Where the listing below has a line with "Someone put down the black", write out exactly that line and every line after it, stopping after the line with "Someone carried the turquoise sudogudin".

▶ **Data supplied**
::::

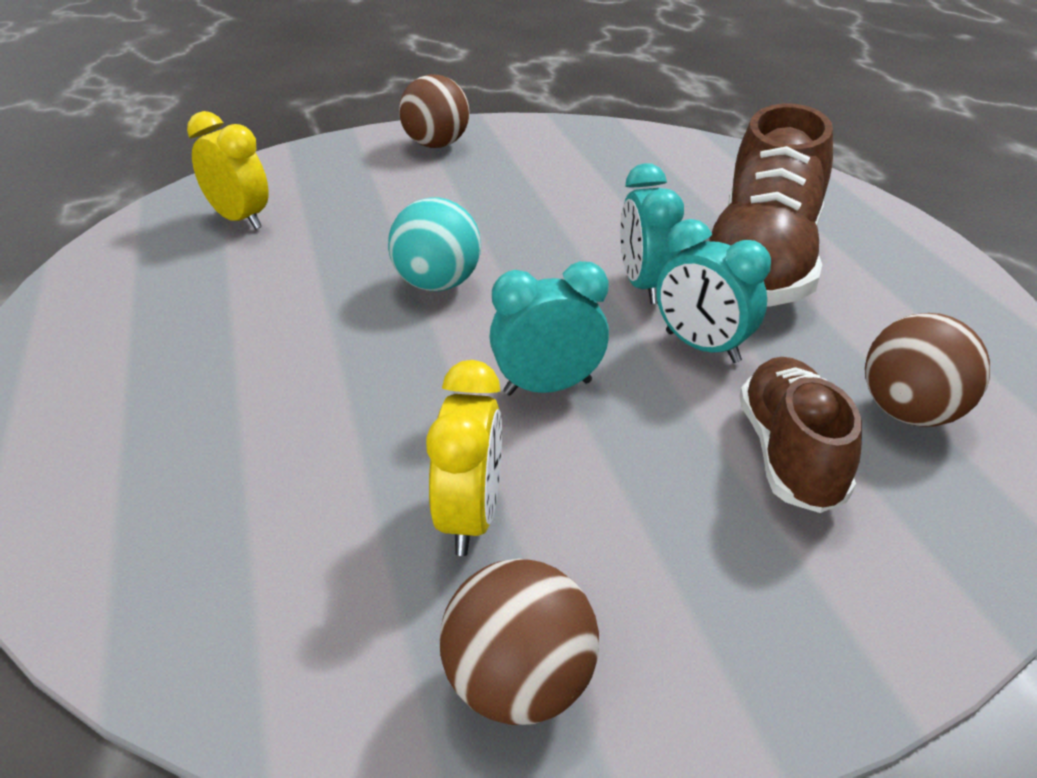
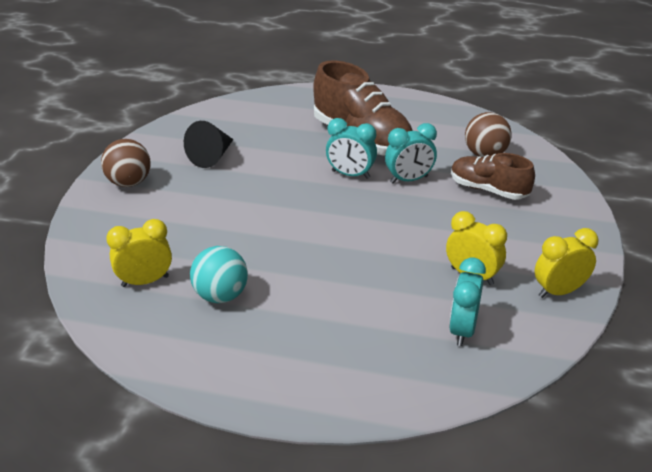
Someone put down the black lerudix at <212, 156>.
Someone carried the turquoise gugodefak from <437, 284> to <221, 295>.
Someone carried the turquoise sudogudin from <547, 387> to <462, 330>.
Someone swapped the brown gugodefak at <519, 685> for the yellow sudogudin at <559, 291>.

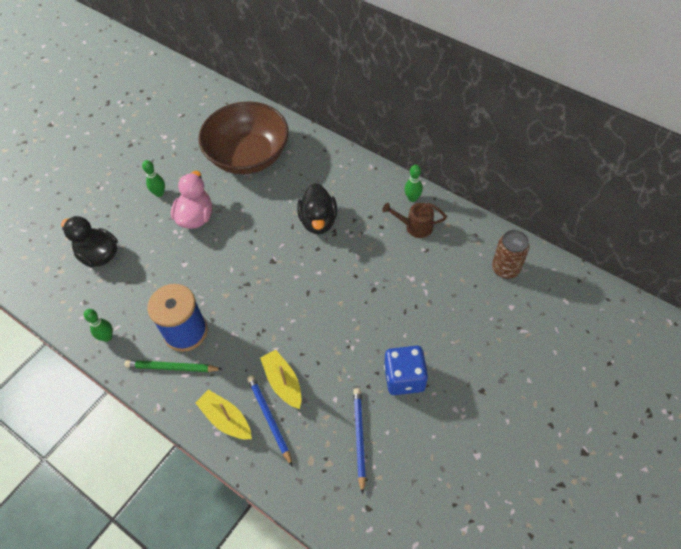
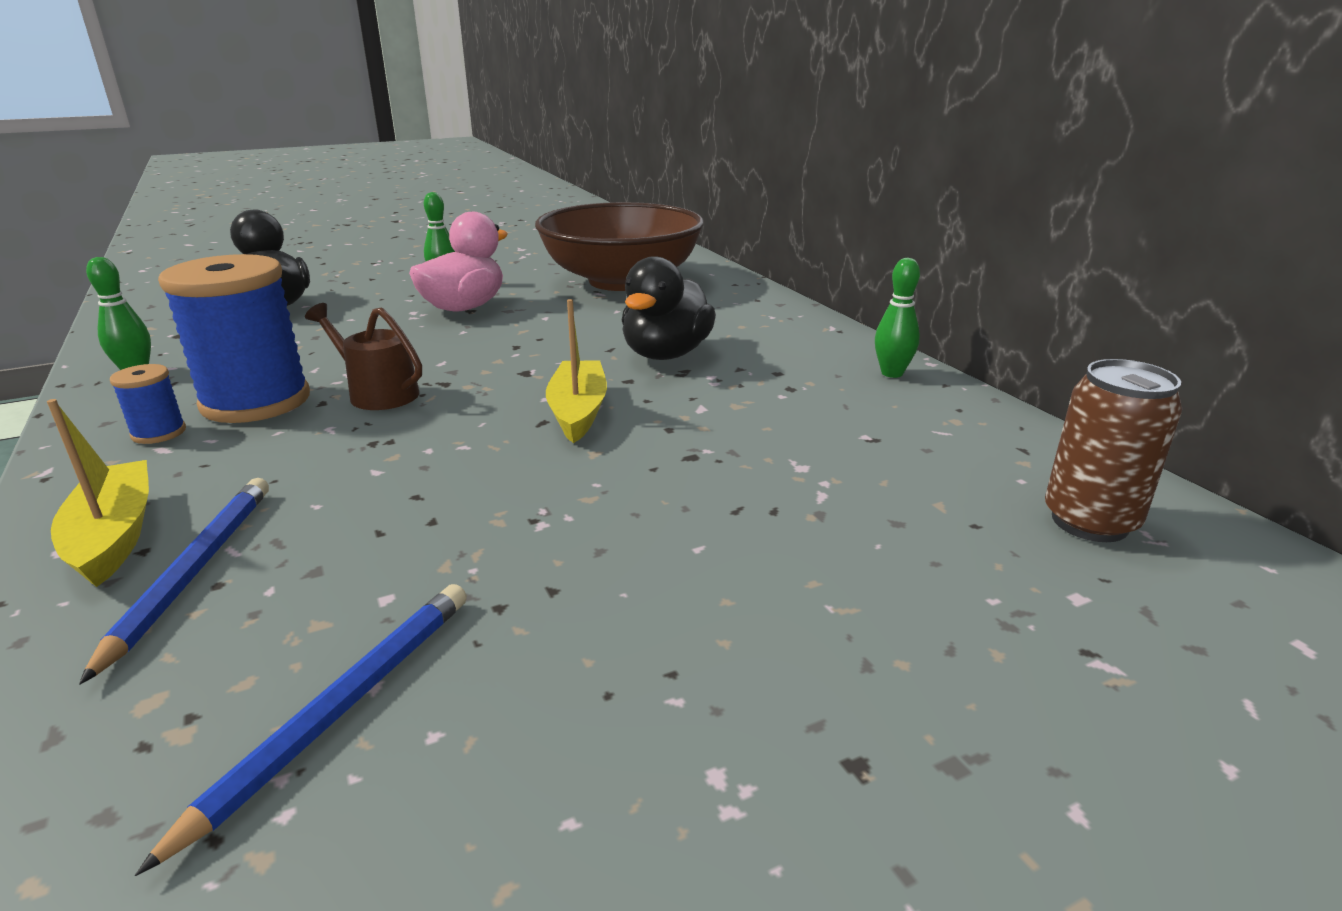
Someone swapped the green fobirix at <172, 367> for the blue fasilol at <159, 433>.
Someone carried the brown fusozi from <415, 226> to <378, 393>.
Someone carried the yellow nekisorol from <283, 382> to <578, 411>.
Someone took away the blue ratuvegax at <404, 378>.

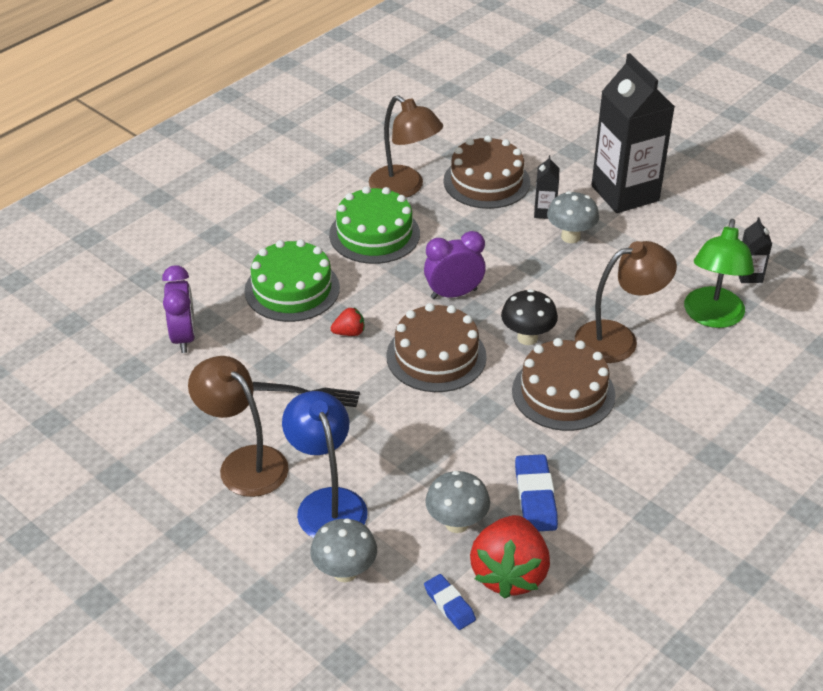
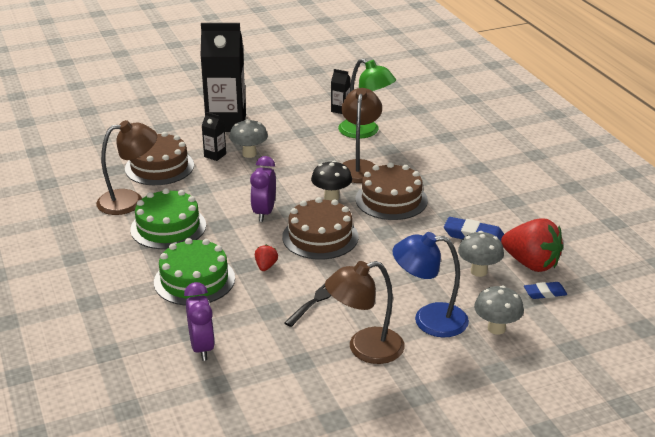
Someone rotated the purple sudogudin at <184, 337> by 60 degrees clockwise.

::::

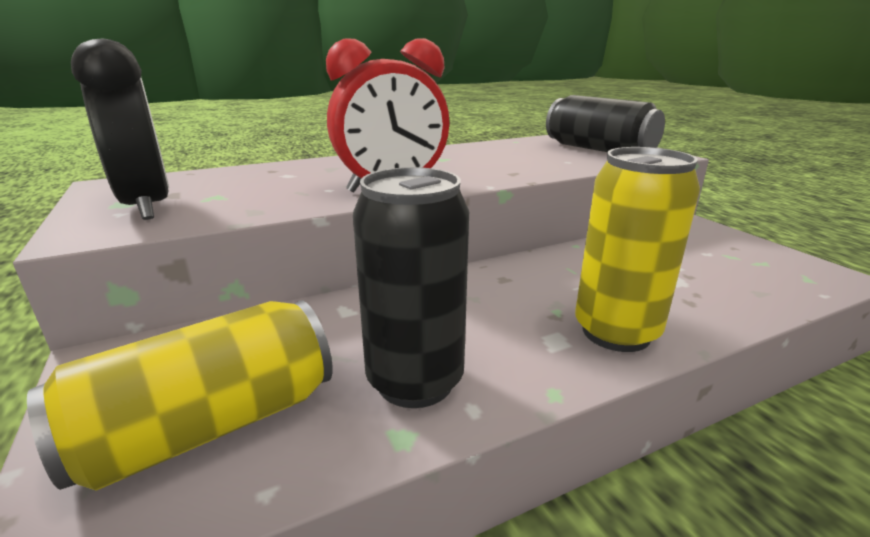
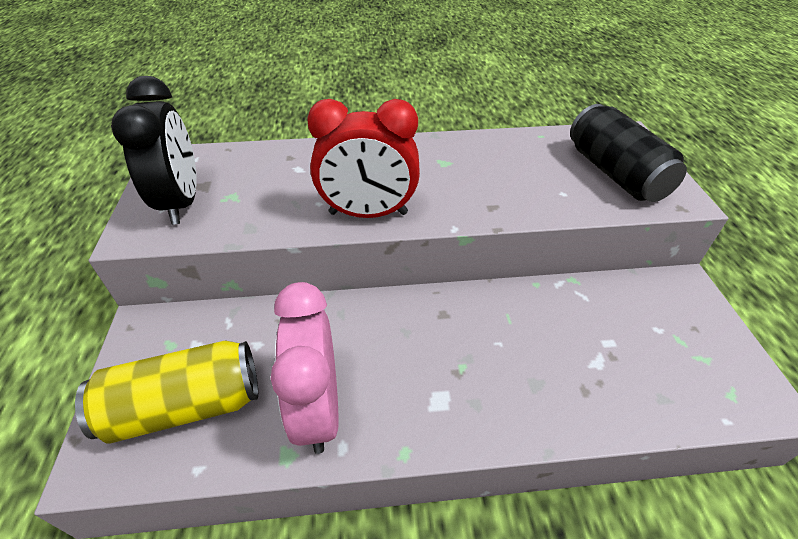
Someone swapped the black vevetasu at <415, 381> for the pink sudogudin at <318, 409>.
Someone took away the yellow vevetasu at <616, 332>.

::::

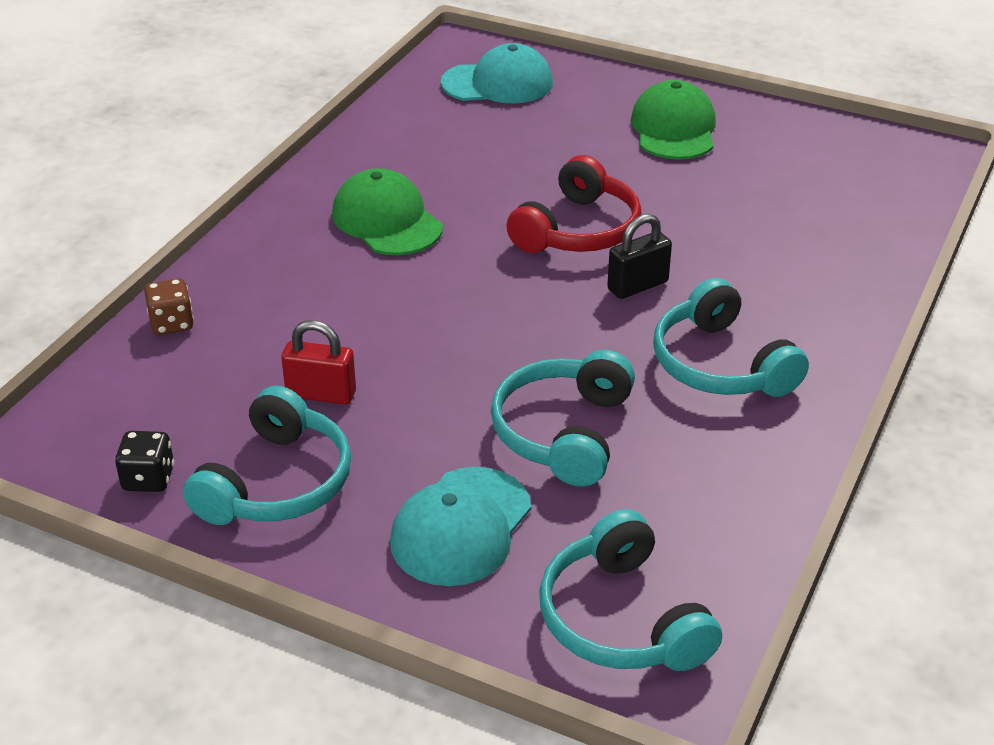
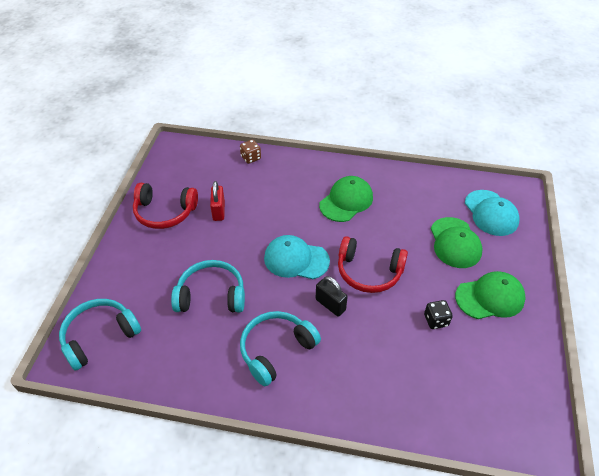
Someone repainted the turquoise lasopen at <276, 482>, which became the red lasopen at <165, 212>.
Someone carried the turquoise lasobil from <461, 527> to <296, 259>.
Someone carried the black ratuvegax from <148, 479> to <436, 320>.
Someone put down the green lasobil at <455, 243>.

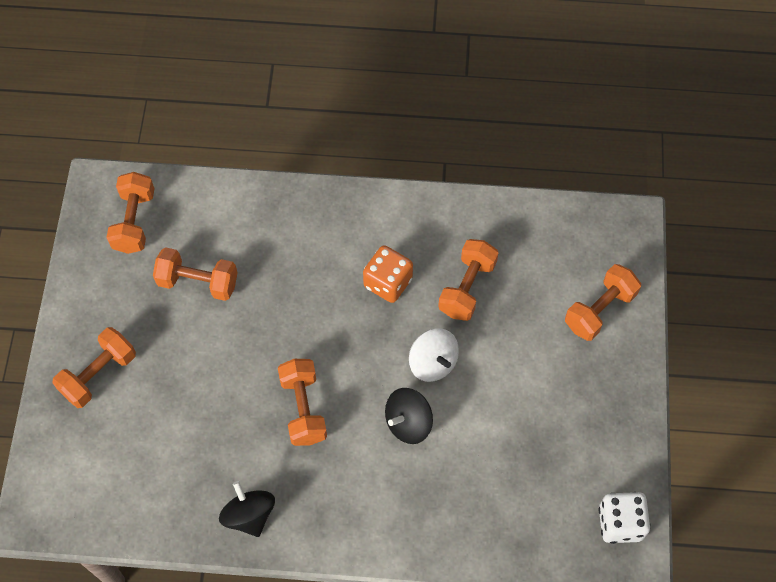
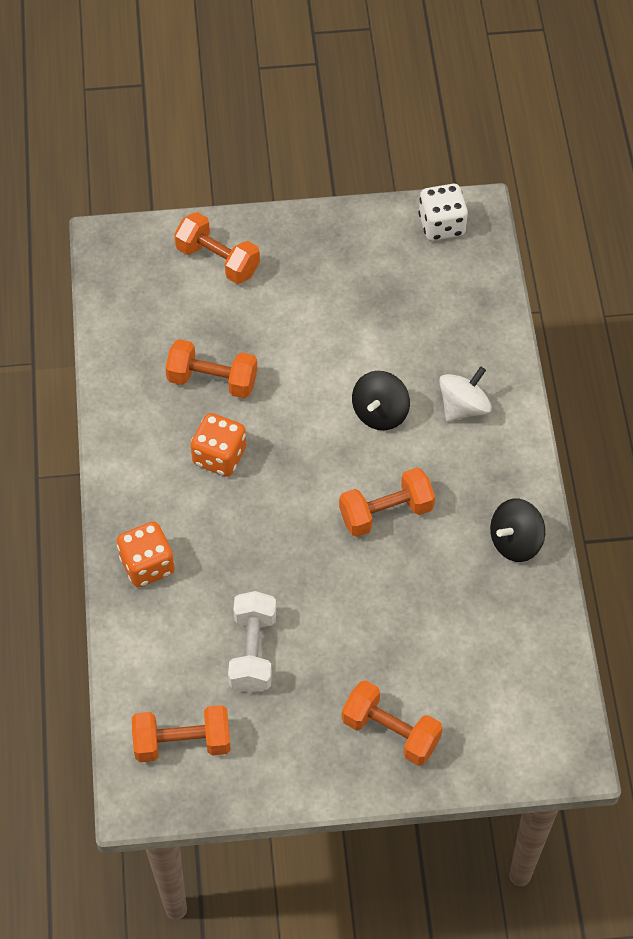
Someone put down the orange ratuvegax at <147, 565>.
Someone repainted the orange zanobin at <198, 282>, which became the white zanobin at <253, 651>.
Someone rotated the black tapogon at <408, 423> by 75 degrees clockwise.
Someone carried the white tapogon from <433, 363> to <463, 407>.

::::

▶ **Finished exercise**
Someone put down the black lerudix at <212, 156>.
Someone carried the turquoise gugodefak from <437, 284> to <221, 295>.
Someone carried the turquoise sudogudin from <547, 387> to <462, 330>.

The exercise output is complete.